What you need to do: Among the entries that follow, count the lines that contain the word "OPTO" and say how many there are, writing nothing else.
[Data for processing]
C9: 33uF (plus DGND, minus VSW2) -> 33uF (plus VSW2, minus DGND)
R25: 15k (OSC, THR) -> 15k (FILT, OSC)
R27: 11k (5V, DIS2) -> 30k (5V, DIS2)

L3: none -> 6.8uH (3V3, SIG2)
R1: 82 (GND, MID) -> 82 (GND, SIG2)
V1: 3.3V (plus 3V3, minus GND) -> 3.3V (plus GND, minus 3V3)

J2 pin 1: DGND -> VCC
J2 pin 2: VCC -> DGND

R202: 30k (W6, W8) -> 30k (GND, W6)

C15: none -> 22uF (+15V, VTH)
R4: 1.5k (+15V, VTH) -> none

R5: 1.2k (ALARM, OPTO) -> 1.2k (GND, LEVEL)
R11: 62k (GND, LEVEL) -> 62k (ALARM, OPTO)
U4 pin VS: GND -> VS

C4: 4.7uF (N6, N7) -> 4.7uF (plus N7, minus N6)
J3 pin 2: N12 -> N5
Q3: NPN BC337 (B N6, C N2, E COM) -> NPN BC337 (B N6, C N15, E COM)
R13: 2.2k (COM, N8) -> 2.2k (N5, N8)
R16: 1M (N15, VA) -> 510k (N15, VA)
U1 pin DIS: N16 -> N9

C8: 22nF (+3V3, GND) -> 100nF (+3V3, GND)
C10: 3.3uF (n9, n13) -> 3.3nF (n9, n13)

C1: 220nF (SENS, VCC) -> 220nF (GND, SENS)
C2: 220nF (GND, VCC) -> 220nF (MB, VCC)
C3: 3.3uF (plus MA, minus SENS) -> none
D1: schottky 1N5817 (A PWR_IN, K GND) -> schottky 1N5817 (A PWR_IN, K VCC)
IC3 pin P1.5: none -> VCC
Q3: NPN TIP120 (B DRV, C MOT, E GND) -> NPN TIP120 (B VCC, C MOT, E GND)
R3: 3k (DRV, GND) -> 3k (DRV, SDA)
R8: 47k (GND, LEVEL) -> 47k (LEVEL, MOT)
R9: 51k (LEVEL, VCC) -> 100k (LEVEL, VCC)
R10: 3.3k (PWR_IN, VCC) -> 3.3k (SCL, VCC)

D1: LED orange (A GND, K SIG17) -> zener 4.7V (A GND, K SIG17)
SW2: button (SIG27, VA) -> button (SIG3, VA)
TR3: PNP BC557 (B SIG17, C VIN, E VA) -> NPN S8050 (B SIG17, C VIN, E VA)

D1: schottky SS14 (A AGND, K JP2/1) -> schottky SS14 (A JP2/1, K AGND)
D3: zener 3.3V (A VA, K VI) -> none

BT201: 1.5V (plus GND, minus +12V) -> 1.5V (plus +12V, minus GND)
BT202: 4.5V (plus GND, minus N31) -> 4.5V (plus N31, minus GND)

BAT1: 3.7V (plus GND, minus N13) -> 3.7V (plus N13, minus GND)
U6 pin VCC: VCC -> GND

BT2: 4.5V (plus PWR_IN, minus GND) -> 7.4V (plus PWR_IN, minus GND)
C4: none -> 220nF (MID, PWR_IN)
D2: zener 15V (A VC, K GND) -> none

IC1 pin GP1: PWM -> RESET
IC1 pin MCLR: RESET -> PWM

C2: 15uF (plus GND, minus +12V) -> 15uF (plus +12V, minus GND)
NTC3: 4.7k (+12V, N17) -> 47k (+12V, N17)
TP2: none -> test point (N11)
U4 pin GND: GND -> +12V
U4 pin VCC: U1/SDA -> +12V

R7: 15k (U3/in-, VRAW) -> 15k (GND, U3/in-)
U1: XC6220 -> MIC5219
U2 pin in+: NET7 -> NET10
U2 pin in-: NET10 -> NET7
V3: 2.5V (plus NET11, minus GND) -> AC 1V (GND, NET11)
[/Data for processing]
The completed task: 2